- **About this task**: Could you convert the records, from the line containing "Is pink fabric bean bag at center aimed" through the line containing "not in contact.", into a JSON list of strings with one string per line and blank lines left out?

- **Records shown**:
....
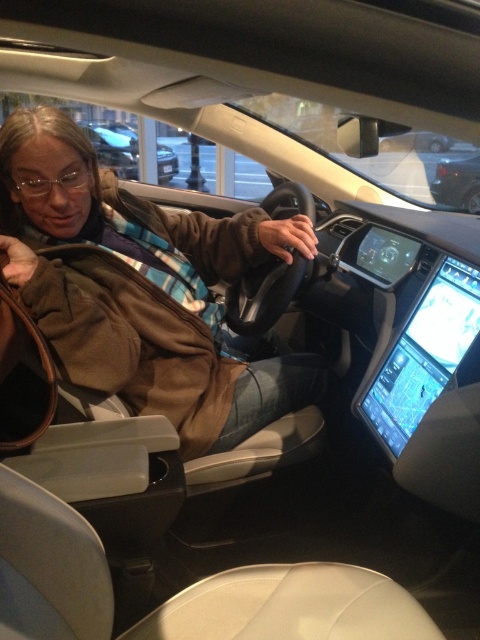
From the picture: Please describe the position of the metallic silver car at upper center in terms of coordinates.

The metallic silver car at upper center is located at coordinates point (115, 145).

From the picture: You are a delivery robot standing at the camera position in the car. You need to place a small package on the dashboard near the point labeled as point (169, 253). Can you reach that point from your current position?

The distance between the camera position and point (169, 253) is 1.81 meters. Since the robot can extend its arm to reach up to 2 meters, it can successfully place the package at that point.

In the scene shown: You are a passenger in the car and want to place your phone on the dashboard. Considering the brown leather jacket at center and the metallic silver car at upper center, which object is taller and can provide a stable surface for placing your phone?

The brown leather jacket at center is much taller than the metallic silver car at upper center. Therefore, the brown leather jacket at center can provide a stable surface for placing your phone.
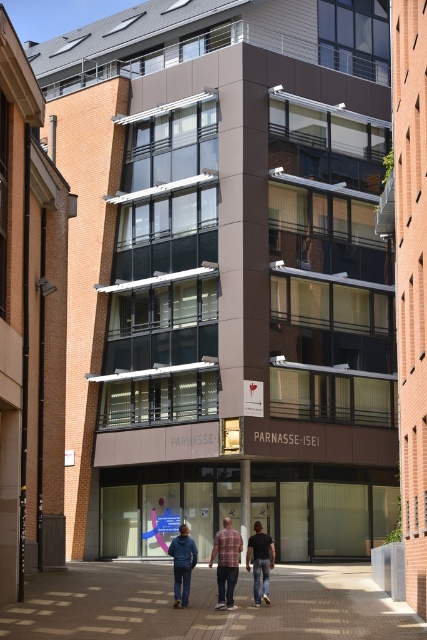
Does brown brick pavement at lower center have a larger size compared to plaid fabric shirt at center?

Correct, brown brick pavement at lower center is larger in size than plaid fabric shirt at center.

Is brown brick pavement at lower center to the left of plaid fabric shirt at center from the viewer's perspective?

Correct, you'll find brown brick pavement at lower center to the left of plaid fabric shirt at center.

Who is more distant from viewer, (116,588) or (213,548)?

The point (213,548) is more distant.

Locate an element on the screen. The width and height of the screenshot is (427, 640). brown brick pavement at lower center is located at coordinates tap(205, 605).

Consider the image. Does brown brick pavement at lower center appear under denim pants at center?

Yes.

Is brown brick pavement at lower center further to the viewer compared to denim pants at center?

No, it is not.

Locate an element on the screen. brown brick pavement at lower center is located at coordinates (205, 605).

Does brown brick pavement at lower center appear on the right side of dark blue jeans at center?

In fact, brown brick pavement at lower center is to the left of dark blue jeans at center.

Between brown brick pavement at lower center and dark blue jeans at center, which one appears on the left side from the viewer's perspective?

brown brick pavement at lower center is more to the left.

Image resolution: width=427 pixels, height=640 pixels. What are the coordinates of `brown brick pavement at lower center` in the screenshot? It's located at (205, 605).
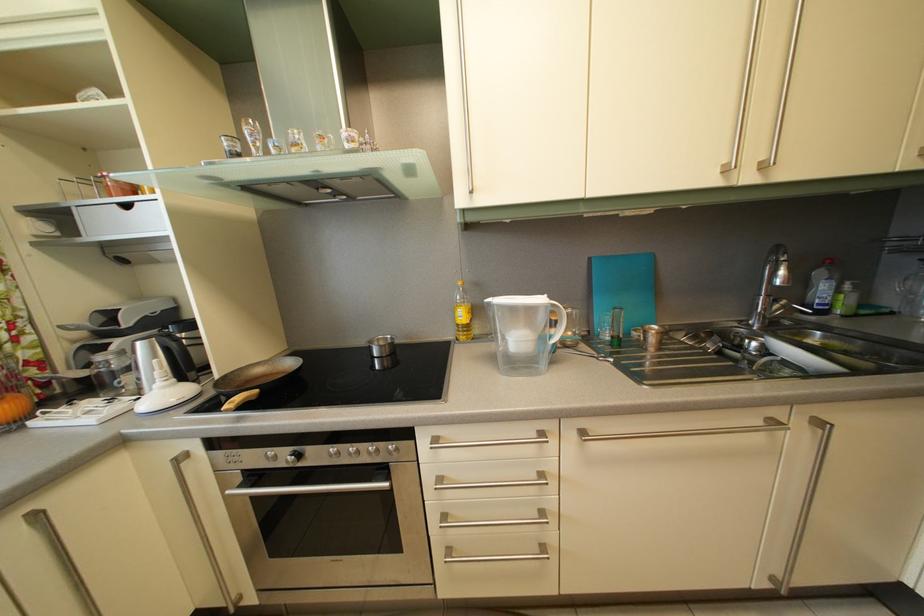
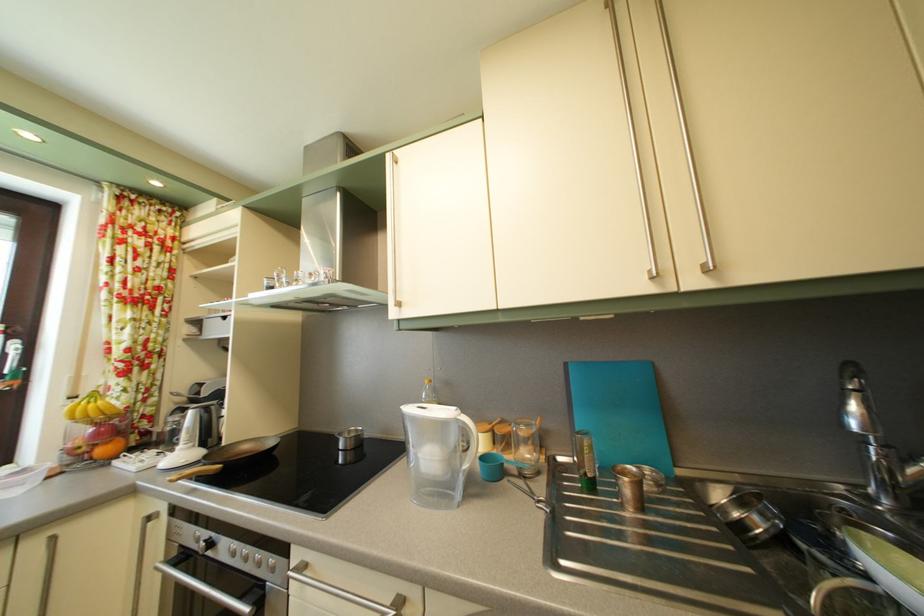
Question: In a continuous first-person perspective shot, in which direction is the camera moving?

Choices:
 (A) Left
 (B) Right
 (C) Forward
 (D) Backward

Answer: (B)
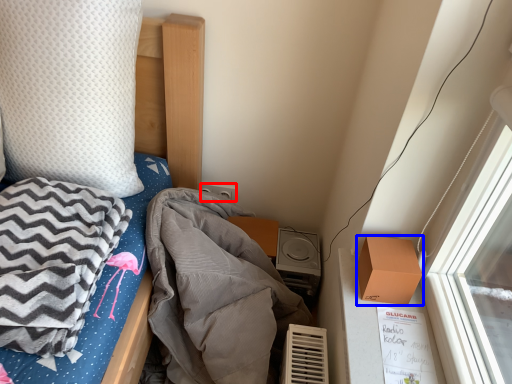
Question: Which point is closer to the camera, power plugs and sockets (highlighted by a red box) or box (highlighted by a blue box)?

Choices:
 (A) power plugs and sockets
 (B) box

Answer: (B)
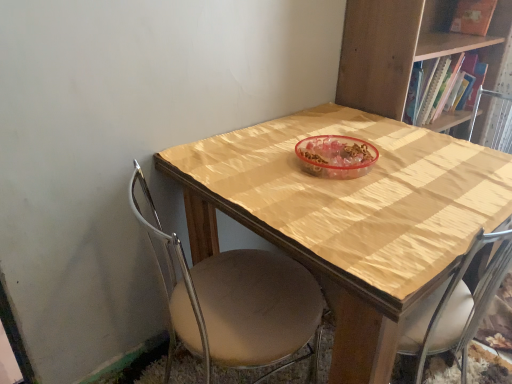
Question: Is beige fabric chair at center positioned with its back to wooden table at center?

Choices:
 (A) no
 (B) yes

Answer: (B)

Question: Considering the relative positions of beige fabric chair at center and wooden table at center in the image provided, is beige fabric chair at center to the right of wooden table at center from the viewer's perspective?

Choices:
 (A) no
 (B) yes

Answer: (A)

Question: From the image's perspective, is beige fabric chair at center above wooden table at center?

Choices:
 (A) yes
 (B) no

Answer: (B)

Question: Would you say beige fabric chair at center is outside wooden table at center?

Choices:
 (A) yes
 (B) no

Answer: (B)

Question: Does beige fabric chair at center have a greater height compared to wooden table at center?

Choices:
 (A) no
 (B) yes

Answer: (B)

Question: Considering the positions of matte orange book at upper right and beige fabric chair at center in the image, is matte orange book at upper right wider or thinner than beige fabric chair at center?

Choices:
 (A) wide
 (B) thin

Answer: (B)

Question: From a real-world perspective, relative to beige fabric chair at center, is matte orange book at upper right vertically above or below?

Choices:
 (A) above
 (B) below

Answer: (A)

Question: Considering the relative positions of matte orange book at upper right and beige fabric chair at center in the image provided, is matte orange book at upper right to the left or to the right of beige fabric chair at center?

Choices:
 (A) left
 (B) right

Answer: (B)

Question: In terms of size, does matte orange book at upper right appear bigger or smaller than beige fabric chair at center?

Choices:
 (A) small
 (B) big

Answer: (A)

Question: Looking at their shapes, would you say wooden bookcase at upper right is wider or thinner than beige fabric chair at center?

Choices:
 (A) wide
 (B) thin

Answer: (B)

Question: From a real-world perspective, is wooden bookcase at upper right physically located above or below beige fabric chair at center?

Choices:
 (A) below
 (B) above

Answer: (B)

Question: In the image, is wooden bookcase at upper right positioned in front of or behind beige fabric chair at center?

Choices:
 (A) behind
 (B) front

Answer: (A)

Question: Visually, is wooden bookcase at upper right positioned to the left or to the right of beige fabric chair at center?

Choices:
 (A) left
 (B) right

Answer: (B)

Question: Is beige fabric chair at center wider or thinner than matte orange book at upper right?

Choices:
 (A) thin
 (B) wide

Answer: (B)

Question: From the image's perspective, is beige fabric chair at center above or below matte orange book at upper right?

Choices:
 (A) below
 (B) above

Answer: (A)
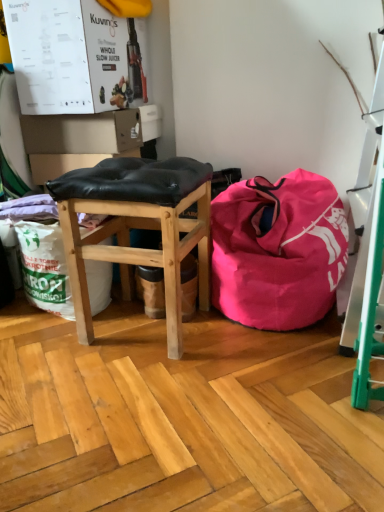
Describe the element at coordinates (278, 250) in the screenshot. I see `pink fabric bean bag at center` at that location.

What is the approximate width of pink fabric bean bag at center?

It is 20.43 inches.

You are a GUI agent. You are given a task and a screenshot of the screen. Output one action in this format:
    pyautogui.click(x=<x>, y=<y>)
    Task: Click on the pink fabric bean bag at center
    
    Given the screenshot: What is the action you would take?
    pyautogui.click(x=278, y=250)

This screenshot has height=512, width=384. Describe the element at coordinates (137, 228) in the screenshot. I see `black leather stool at center` at that location.

Locate an element on the screen. This screenshot has height=512, width=384. black leather stool at center is located at coordinates (137, 228).

Where is `pink fabric bean bag at center`? Image resolution: width=384 pixels, height=512 pixels. pink fabric bean bag at center is located at coordinates (278, 250).

Which is more to the right, pink fabric bean bag at center or black leather stool at center?

pink fabric bean bag at center.

Which object is closer to the camera, pink fabric bean bag at center or black leather stool at center?

black leather stool at center is in front.

Considering the positions of point (288, 211) and point (161, 227), is point (288, 211) closer or farther from the camera than point (161, 227)?

Point (288, 211).

From the image's perspective, is pink fabric bean bag at center on black leather stool at center?

Correct, pink fabric bean bag at center appears higher than black leather stool at center in the image.

From a real-world perspective, between pink fabric bean bag at center and black leather stool at center, who is vertically higher?

black leather stool at center.

Considering the relative sizes of pink fabric bean bag at center and black leather stool at center in the image provided, is pink fabric bean bag at center wider than black leather stool at center?

Yes, pink fabric bean bag at center is wider than black leather stool at center.

Between pink fabric bean bag at center and black leather stool at center, which one has less height?

pink fabric bean bag at center.

Is pink fabric bean bag at center bigger or smaller than black leather stool at center?

Clearly, pink fabric bean bag at center is larger in size than black leather stool at center.

Is pink fabric bean bag at center inside or outside of black leather stool at center?

pink fabric bean bag at center is not enclosed by black leather stool at center.

Are pink fabric bean bag at center and black leather stool at center located far from each other?

No.

Is pink fabric bean bag at center aimed at black leather stool at center?

No.

Where is `stool below the pink fabric bean bag at center (from the image's perspective)`? The height and width of the screenshot is (512, 384). stool below the pink fabric bean bag at center (from the image's perspective) is located at coordinates (137, 228).

Considering the relative positions of black leather stool at center and pink fabric bean bag at center in the image provided, is black leather stool at center to the left of pink fabric bean bag at center from the viewer's perspective?

Yes, black leather stool at center is to the left of pink fabric bean bag at center.

Which is in front, black leather stool at center or pink fabric bean bag at center?

black leather stool at center is in front.

Is point (159, 179) closer to camera compared to point (221, 283)?

Yes, it is in front of point (221, 283).

From the image's perspective, which one is positioned lower, black leather stool at center or pink fabric bean bag at center?

black leather stool at center is shown below in the image.

From a real-world perspective, is black leather stool at center over pink fabric bean bag at center?

Indeed, from a real-world perspective, black leather stool at center stands above pink fabric bean bag at center.

Which of these two, black leather stool at center or pink fabric bean bag at center, is thinner?

black leather stool at center.

Considering the sizes of objects black leather stool at center and pink fabric bean bag at center in the image provided, who is taller, black leather stool at center or pink fabric bean bag at center?

→ black leather stool at center is taller.

Is black leather stool at center bigger than pink fabric bean bag at center?

Actually, black leather stool at center might be smaller than pink fabric bean bag at center.

Would you say black leather stool at center contains pink fabric bean bag at center?

Actually, pink fabric bean bag at center is outside black leather stool at center.

Is black leather stool at center directly adjacent to pink fabric bean bag at center?

black leather stool at center and pink fabric bean bag at center are not in contact.

Could you tell me if black leather stool at center is turned towards pink fabric bean bag at center?

No, black leather stool at center is not facing towards pink fabric bean bag at center.

How many degrees apart are the facing directions of black leather stool at center and pink fabric bean bag at center?

There is a 0.272-degree angle between the facing directions of black leather stool at center and pink fabric bean bag at center.

Locate an element on the screen. The width and height of the screenshot is (384, 512). bean bag chair lying above the black leather stool at center (from the image's perspective) is located at coordinates (278, 250).

I want to click on bean bag chair that appears above the black leather stool at center (from the image's perspective), so click(x=278, y=250).

The height and width of the screenshot is (512, 384). I want to click on stool that appears in front of the pink fabric bean bag at center, so click(x=137, y=228).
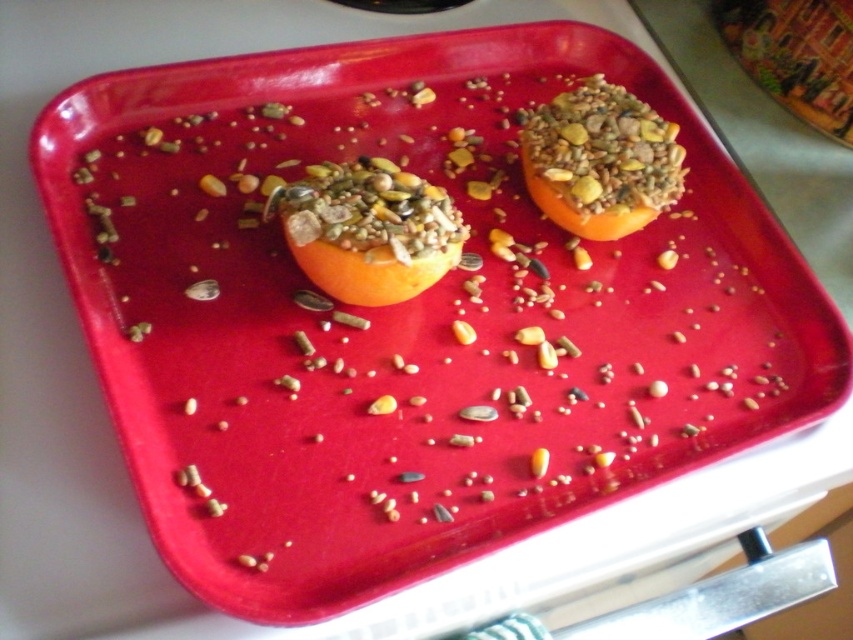
You are organizing a fruit platter and need to place the orange matte at center and the orange textured fruit at upper right. If you want to arrange them so that the one closer to the viewer is on the left side of the platter, which orange should you place there?

The orange matte at center is closer to the viewer than the orange textured fruit at upper right, so you should place the orange matte at center on the left side of the platter.

You are arranging fruits on a tray for a party. You have an orange matte at center and an orange textured fruit at upper right. Which orange is located to the left of the other?

The orange matte at center is positioned on the left side of orange textured fruit at upper right, so the orange matte at center is to the left of the orange textured fruit at upper right.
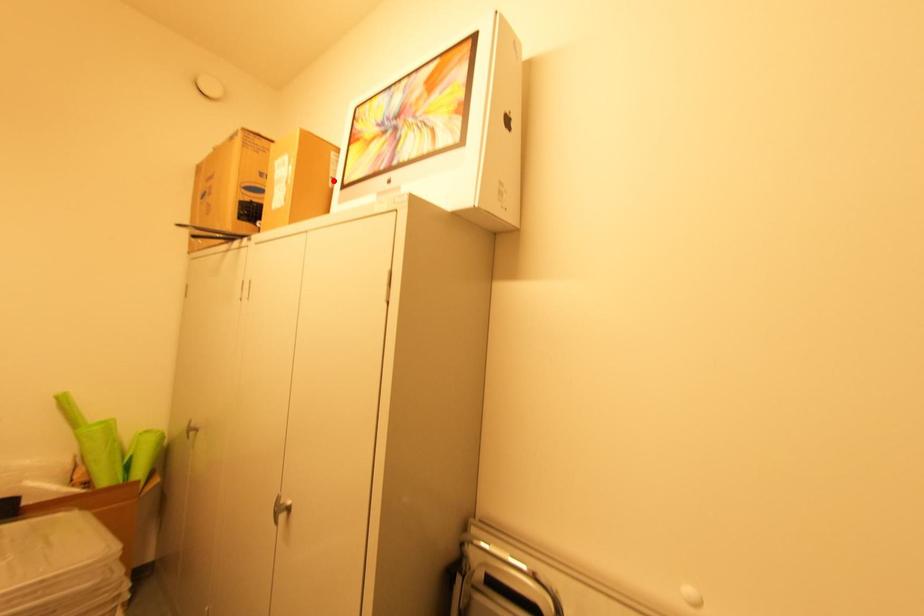
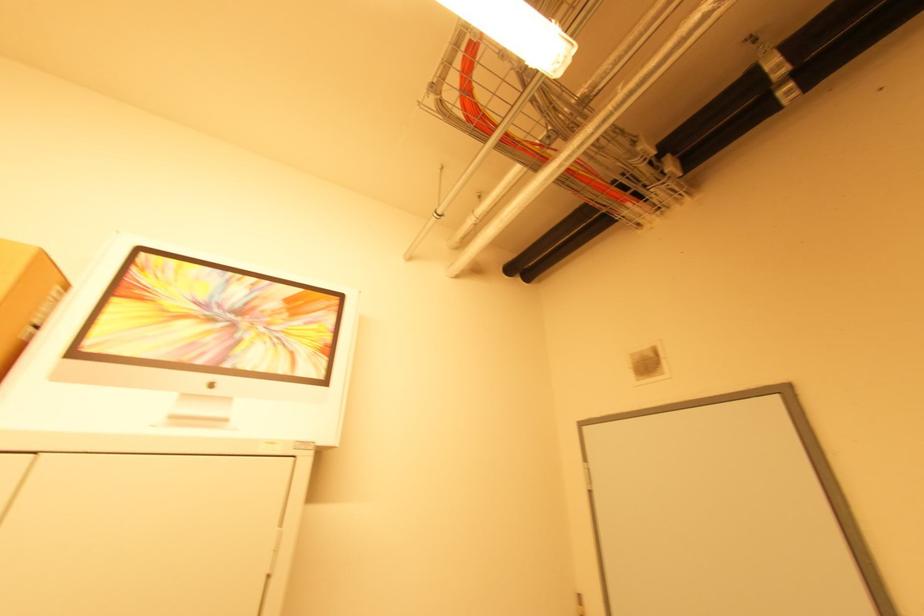
In the second image, find the point that corresponds to the highlighted location in the first image.

(32, 329)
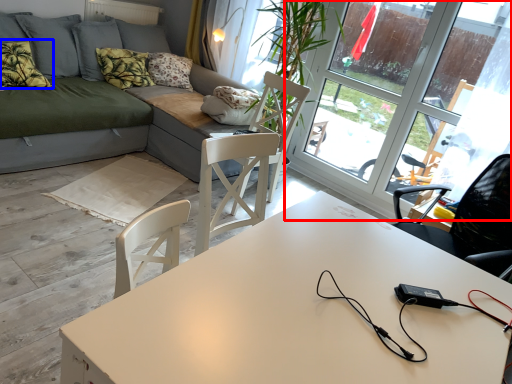
Question: Which object appears farthest to the camera in this image, window (highlighted by a red box) or pillow (highlighted by a blue box)?

Choices:
 (A) window
 (B) pillow

Answer: (B)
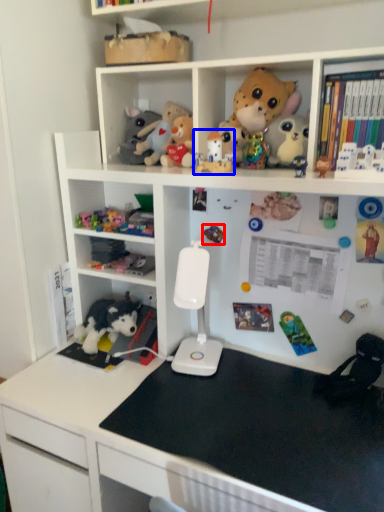
Question: Among these objects, which one is farthest to the camera, toy (highlighted by a red box) or toy (highlighted by a blue box)?

Choices:
 (A) toy
 (B) toy

Answer: (A)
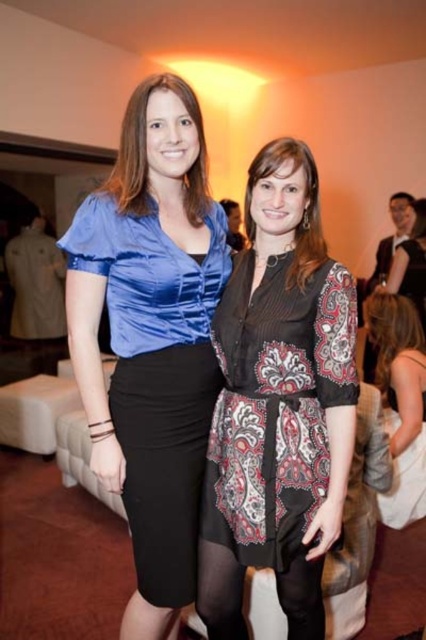
You are a photographer at a social event and want to ensure both the shiny blue blouse at left and the white satin dress at lower right are visible in your photo. Based on their positions, which clothing item is closer to the camera?

The shiny blue blouse at left is in front of the white satin dress at lower right, so it is closer to the camera.

You are at a social event and see two women standing close together. The first woman is wearing a blue satin blouse paired with a black pencil skirt, and the second woman is wearing a black outfit with a patterned, paisley design on the sleeves and waist. You notice a point at coordinates [150,337]. Which woman is this point located on?

The point at coordinates [150,337] is on the shiny blue blouse at left, so it belongs to the first woman wearing the blue satin blouse paired with a black pencil skirt.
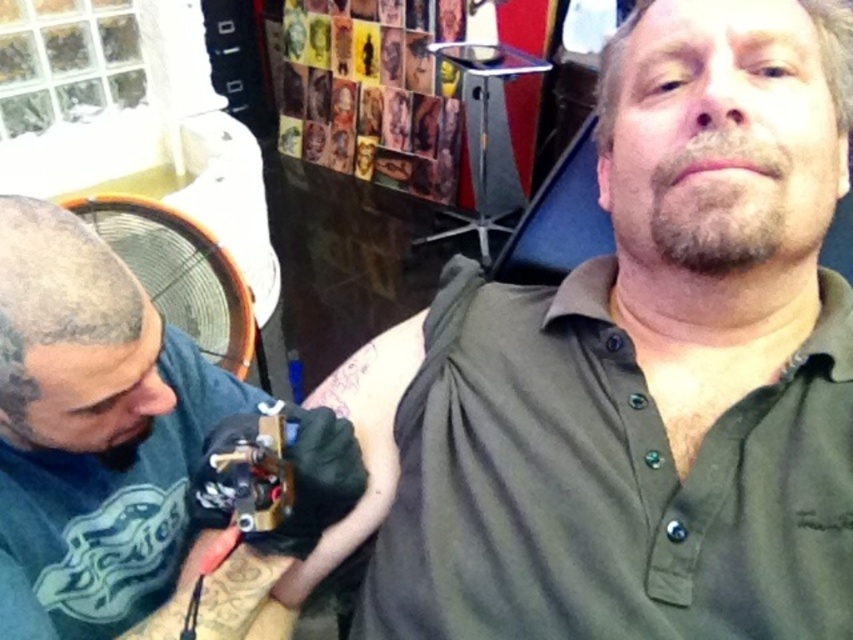
You are a customer in a tattoo parlor. You notice the green matte shirt at upper right and the black matte tattoo gun at left. Which object is positioned higher in the image?

The green matte shirt at upper right is located above the black matte tattoo gun at left, so it is positioned higher in the image.

You are a customer in a tattoo parlor. You see the green matte shirt at upper right and the black matte tattoo gun at left. Which object is positioned more to the right side of the scene?

The green matte shirt at upper right is positioned more to the right side of the scene than the black matte tattoo gun at left.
....
- **Answer box**:
[
  "Is pink fabric bean bag at center aimed at black leather stool at center?",
  "No.",
  "Where is `stool below the pink fabric bean bag at center (from the image's perspective)`? The height and width of the screenshot is (512, 384). stool below the pink fabric bean bag at center (from the image's perspective) is located at coordinates (137, 228).",
  "Considering the relative positions of black leather stool at center and pink fabric bean bag at center in the image provided, is black leather stool at center to the left of pink fabric bean bag at center from the viewer's perspective?",
  "Yes, black leather stool at center is to the left of pink fabric bean bag at center.",
  "Which is in front, black leather stool at center or pink fabric bean bag at center?",
  "black leather stool at center is in front.",
  "Is point (159, 179) closer to camera compared to point (221, 283)?",
  "Yes, it is in front of point (221, 283).",
  "From the image's perspective, which one is positioned lower, black leather stool at center or pink fabric bean bag at center?",
  "black leather stool at center is shown below in the image.",
  "From a real-world perspective, is black leather stool at center over pink fabric bean bag at center?",
  "Indeed, from a real-world perspective, black leather stool at center stands above pink fabric bean bag at center.",
  "Which of these two, black leather stool at center or pink fabric bean bag at center, is thinner?",
  "black leather stool at center.",
  "Considering the sizes of objects black leather stool at center and pink fabric bean bag at center in the image provided, who is taller, black leather stool at center or pink fabric bean bag at center?",
  "→ black leather stool at center is taller.",
  "Is black leather stool at center bigger than pink fabric bean bag at center?",
  "Actually, black leather stool at center might be smaller than pink fabric bean bag at center.",
  "Would you say black leather stool at center contains pink fabric bean bag at center?",
  "Actually, pink fabric bean bag at center is outside black leather stool at center.",
  "Is black leather stool at center directly adjacent to pink fabric bean bag at center?",
  "black leather stool at center and pink fabric bean bag at center are not in contact."
]